Exercise objective :: Copy the entries without a single change. Pictures should be dropped.

[Before-and-after scene images]
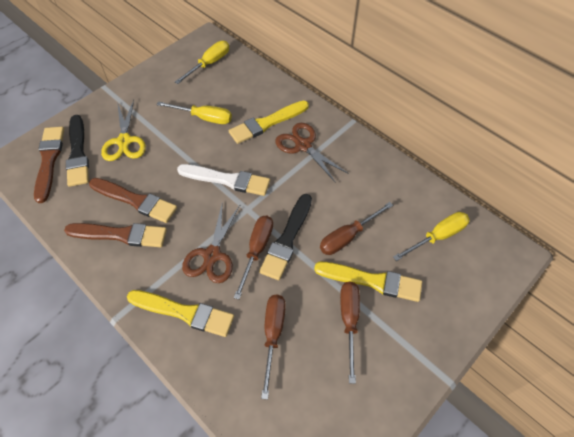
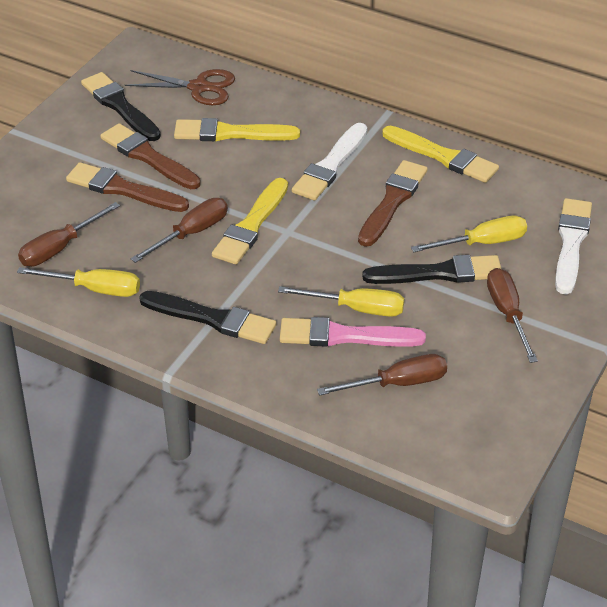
black brush: 2 -> 3
brown scissors: 2 -> 1
pink brush: 0 -> 1
white brush: 1 -> 2
yellow scissors: 1 -> 0

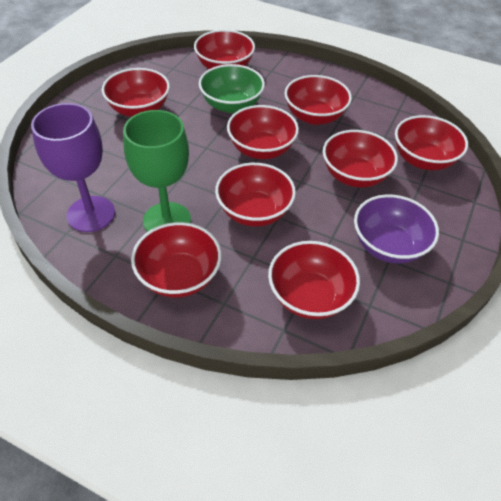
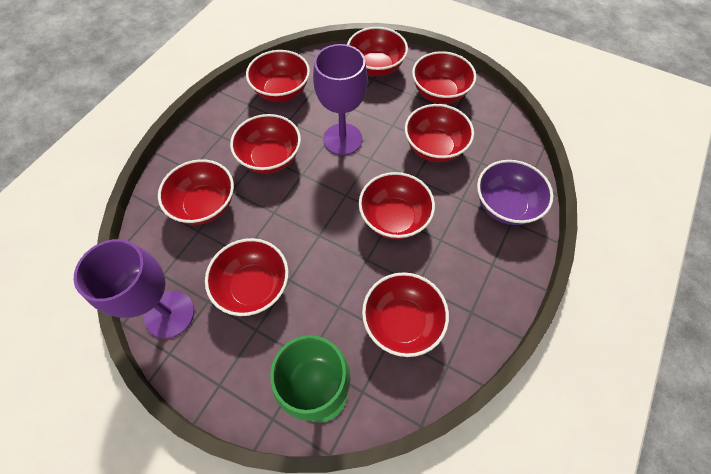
green bowl: 1 -> 0
purple goblet: 1 -> 2

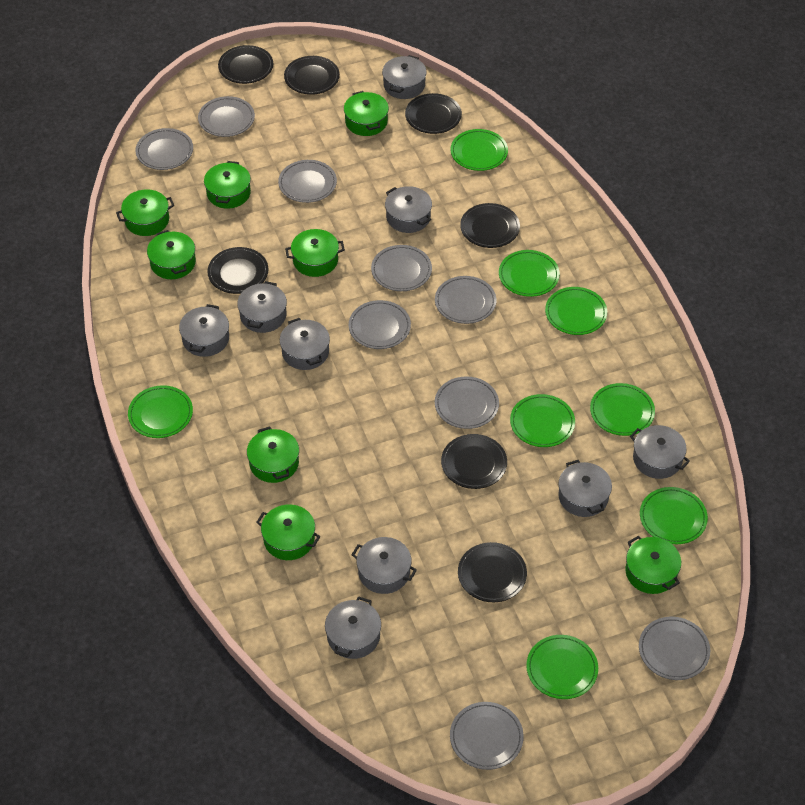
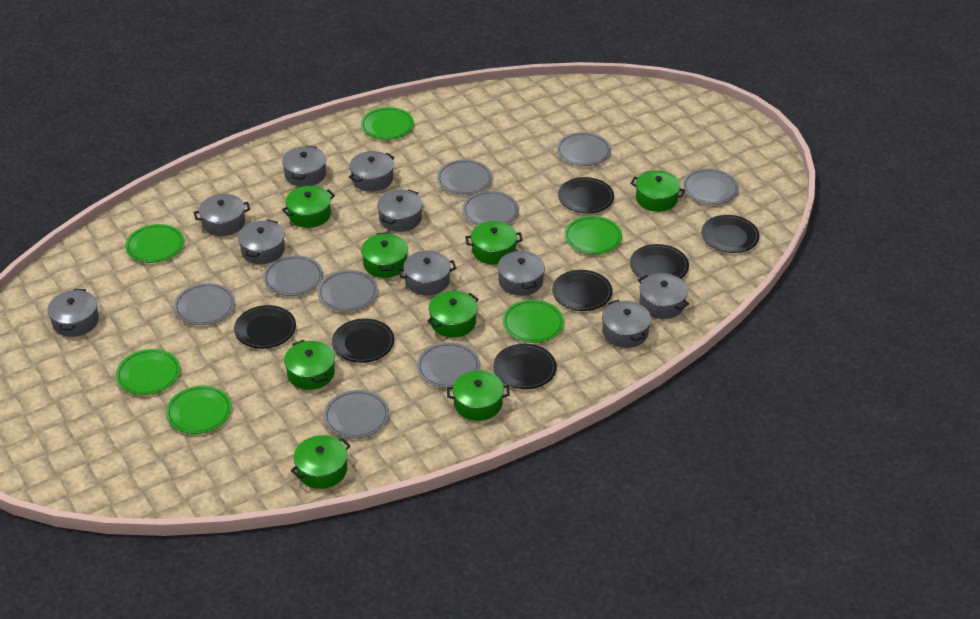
green plate: 8 -> 6
grey pot: 9 -> 10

Response ::
black brush: 2 -> 3
brown scissors: 2 -> 1
pink brush: 0 -> 1
white brush: 1 -> 2
yellow scissors: 1 -> 0

green bowl: 1 -> 0
purple goblet: 1 -> 2

green plate: 8 -> 6
grey pot: 9 -> 10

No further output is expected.